### Your goal
Write out the data word for word, taking care that no picture is carried over.

[Stored entries]
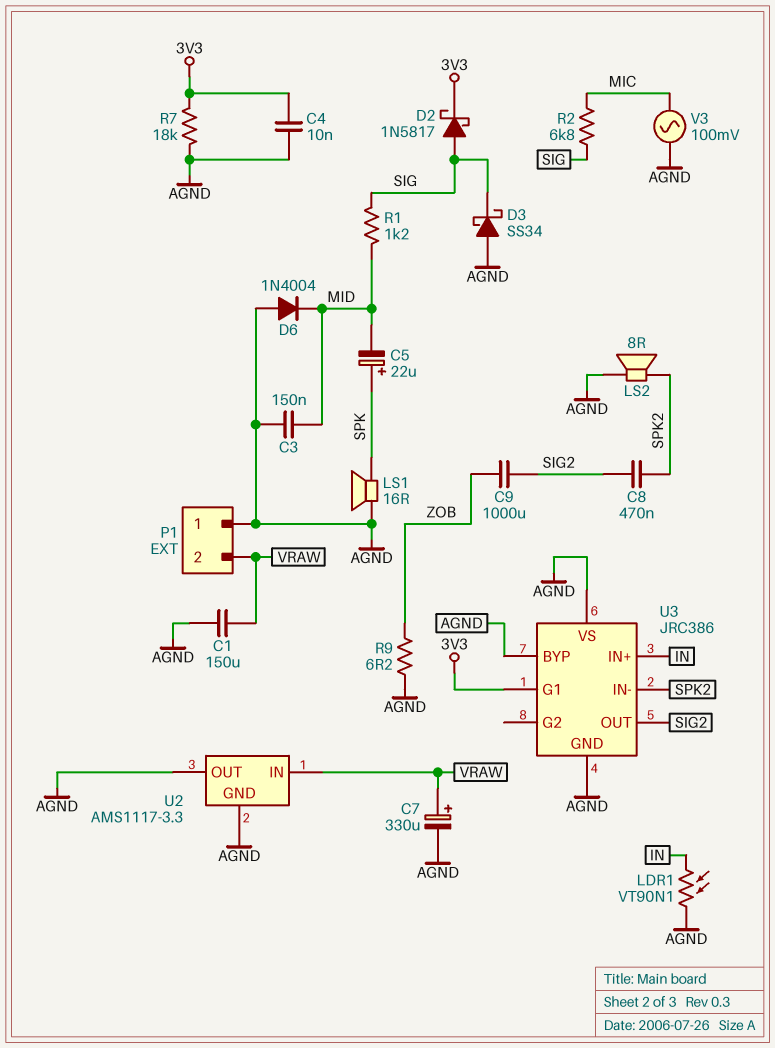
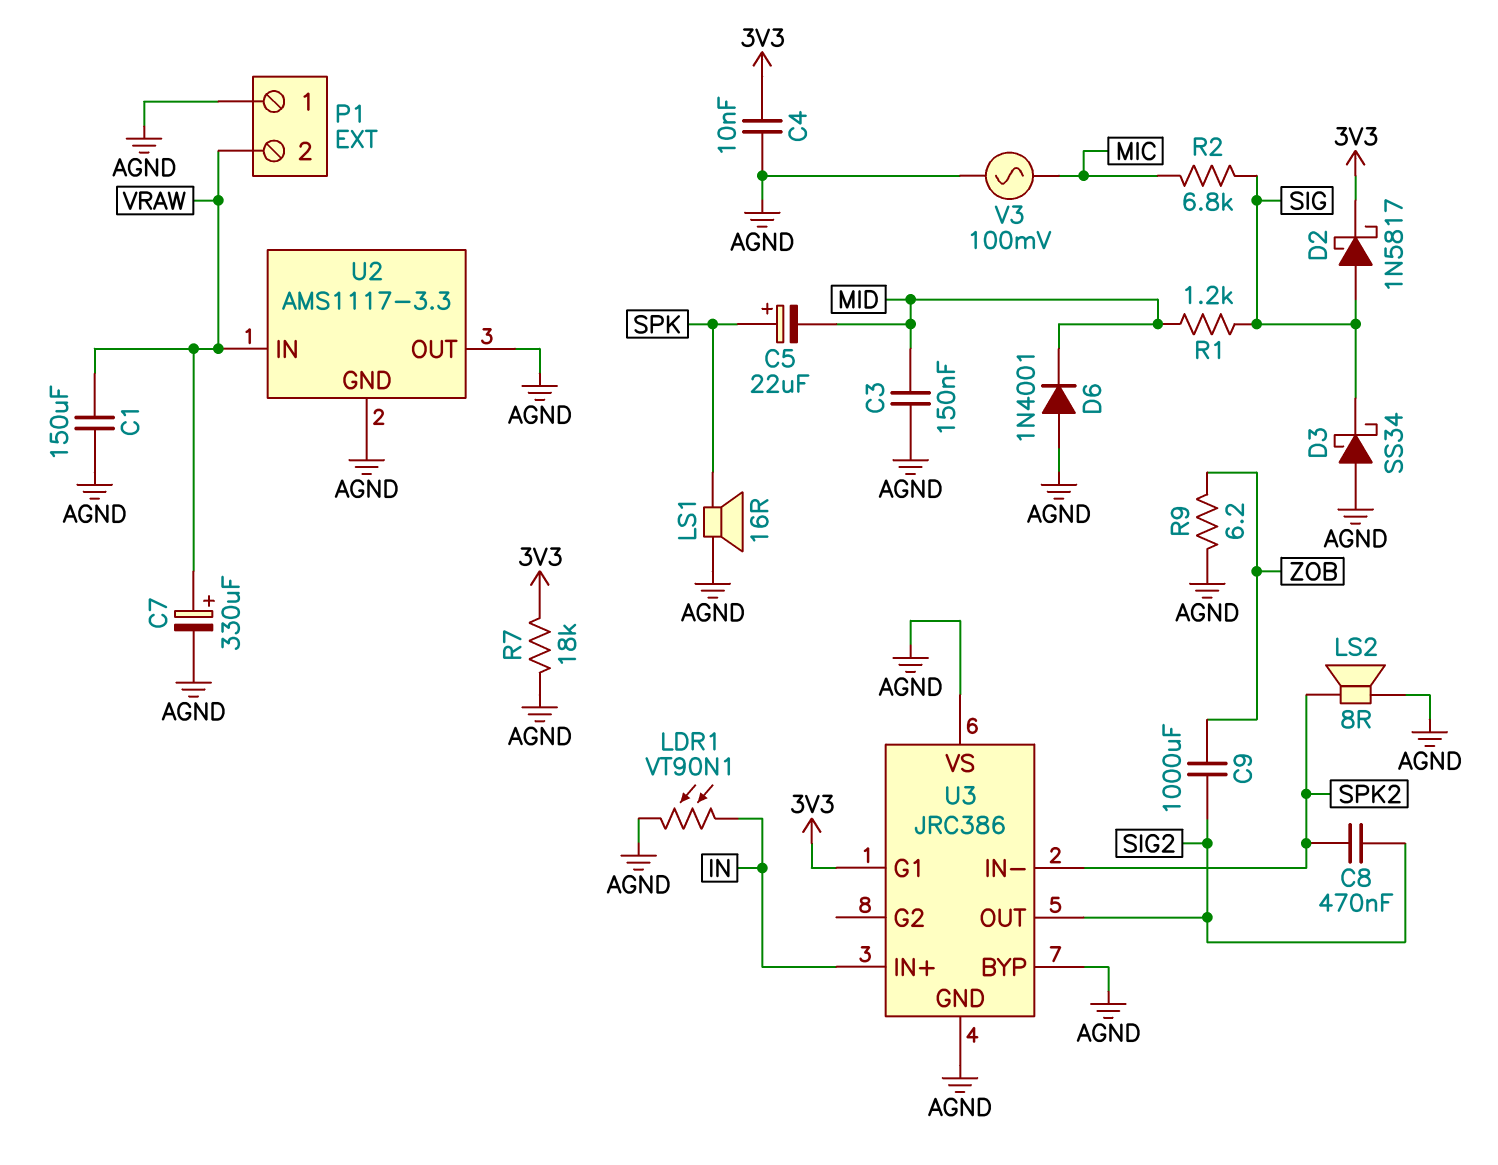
D6: diode 1N4004 (A AGND, K MID) -> diode 1N4001 (A AGND, K MID)

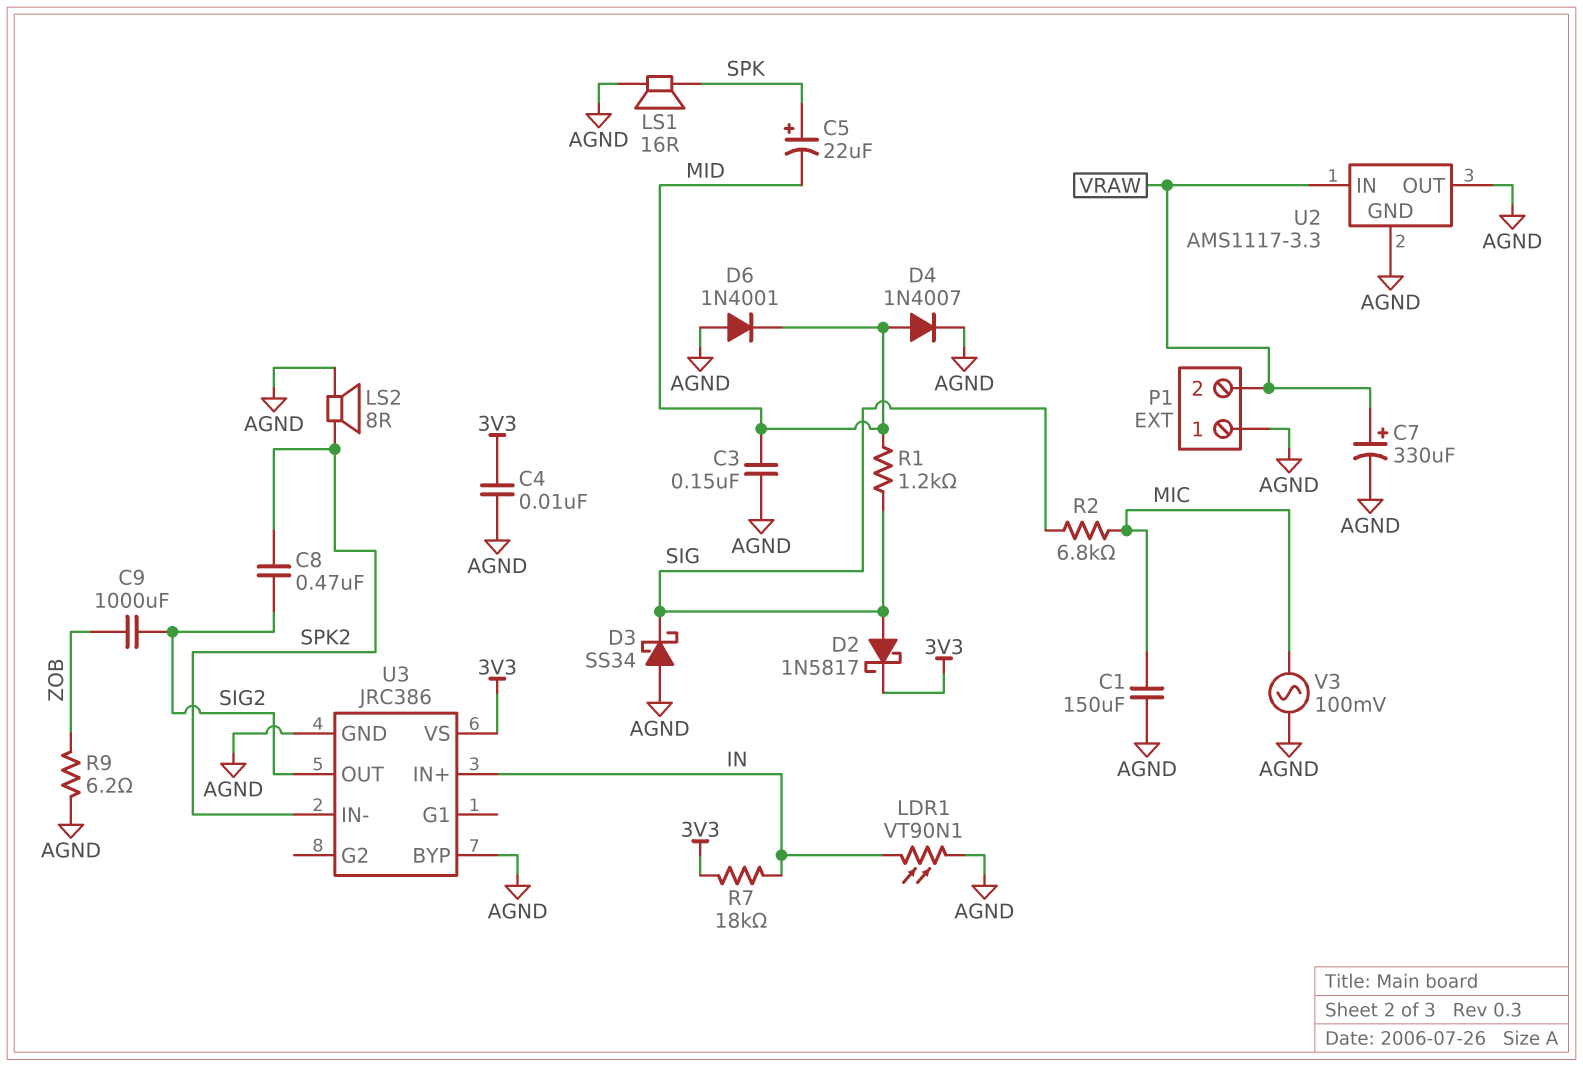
C1: 150uF (AGND, VRAW) -> 150uF (AGND, MIC)
D4: none -> diode 1N4007 (A MID, K AGND)
R7: 18k (3V3, AGND) -> 18k (3V3, IN)
U3 pin G1: 3V3 -> none
U3 pin VS: AGND -> 3V3

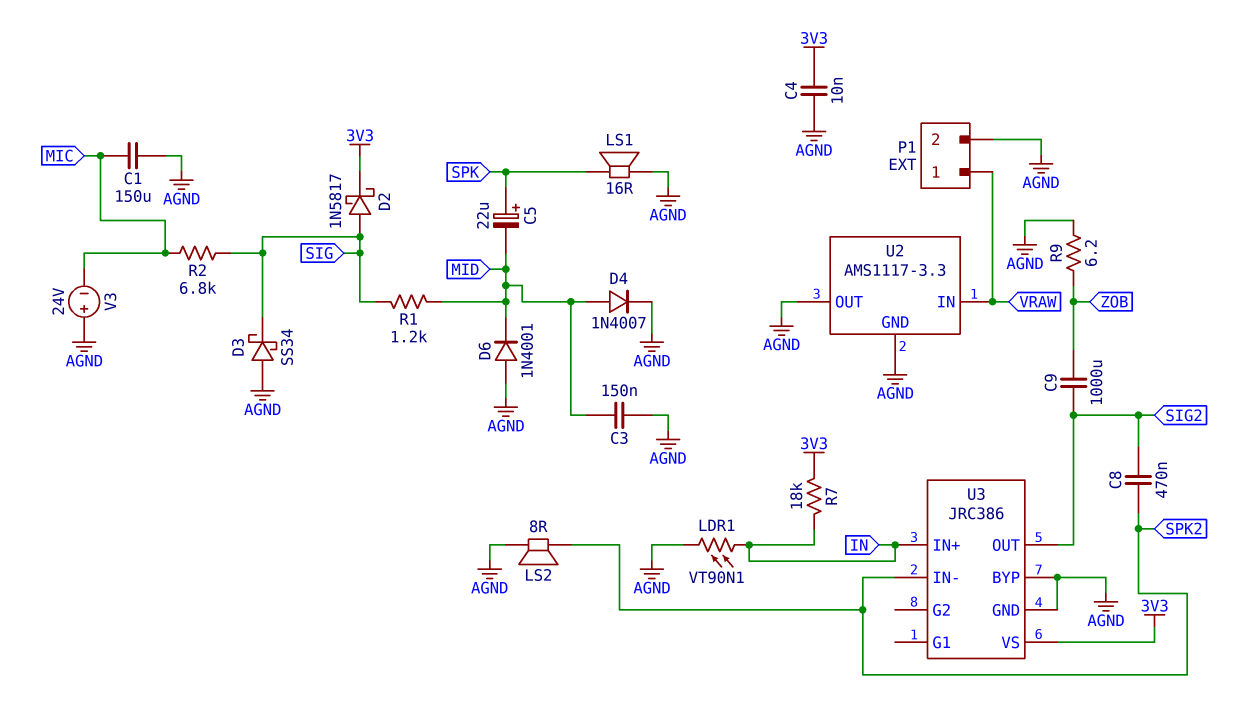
C7: 330uF (plus VRAW, minus AGND) -> none
P1 pin 1: AGND -> VRAW
P1 pin 2: VRAW -> AGND
V3: AC 100mV (AGND, MIC) -> 24V (plus AGND, minus MIC)

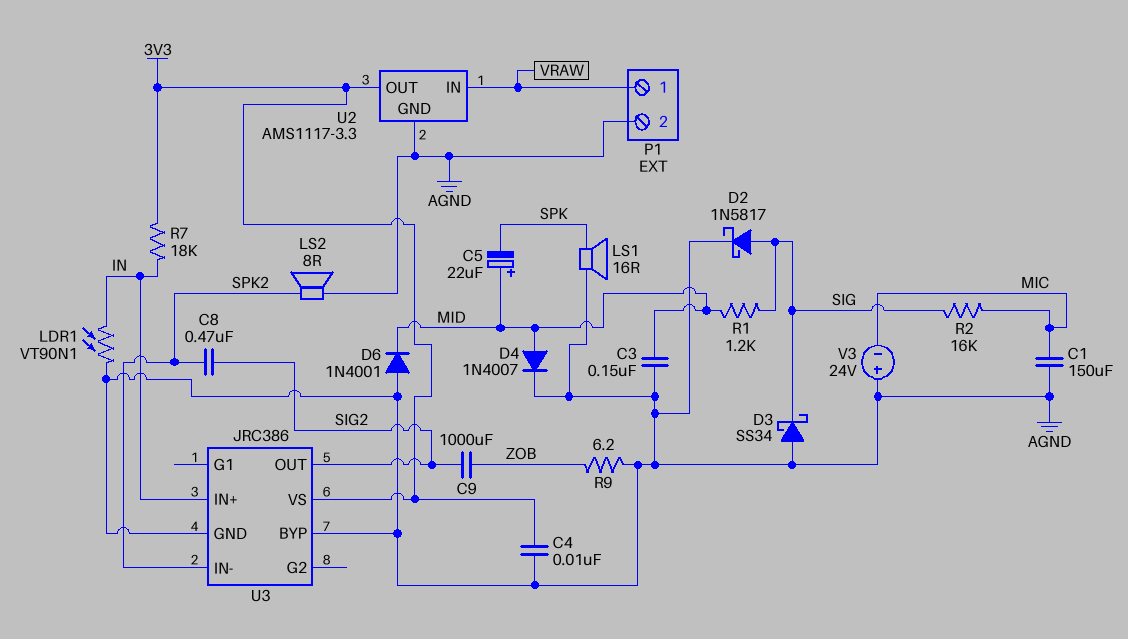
C5: 22uF (plus SPK, minus MID) -> 22uF (plus MID, minus SPK)
D2: schottky 1N5817 (A SIG, K 3V3) -> schottky 1N5817 (A SIG, K AGND)
R2: 6.8k (MIC, SIG) -> 16k (MIC, SIG)
U2 pin OUT: AGND -> 3V3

### Answer box
D6: diode 1N4004 (A AGND, K MID) -> diode 1N4001 (A AGND, K MID)

C1: 150uF (AGND, VRAW) -> 150uF (AGND, MIC)
D4: none -> diode 1N4007 (A MID, K AGND)
R7: 18k (3V3, AGND) -> 18k (3V3, IN)
U3 pin G1: 3V3 -> none
U3 pin VS: AGND -> 3V3

C7: 330uF (plus VRAW, minus AGND) -> none
P1 pin 1: AGND -> VRAW
P1 pin 2: VRAW -> AGND
V3: AC 100mV (AGND, MIC) -> 24V (plus AGND, minus MIC)

C5: 22uF (plus SPK, minus MID) -> 22uF (plus MID, minus SPK)
D2: schottky 1N5817 (A SIG, K 3V3) -> schottky 1N5817 (A SIG, K AGND)
R2: 6.8k (MIC, SIG) -> 16k (MIC, SIG)
U2 pin OUT: AGND -> 3V3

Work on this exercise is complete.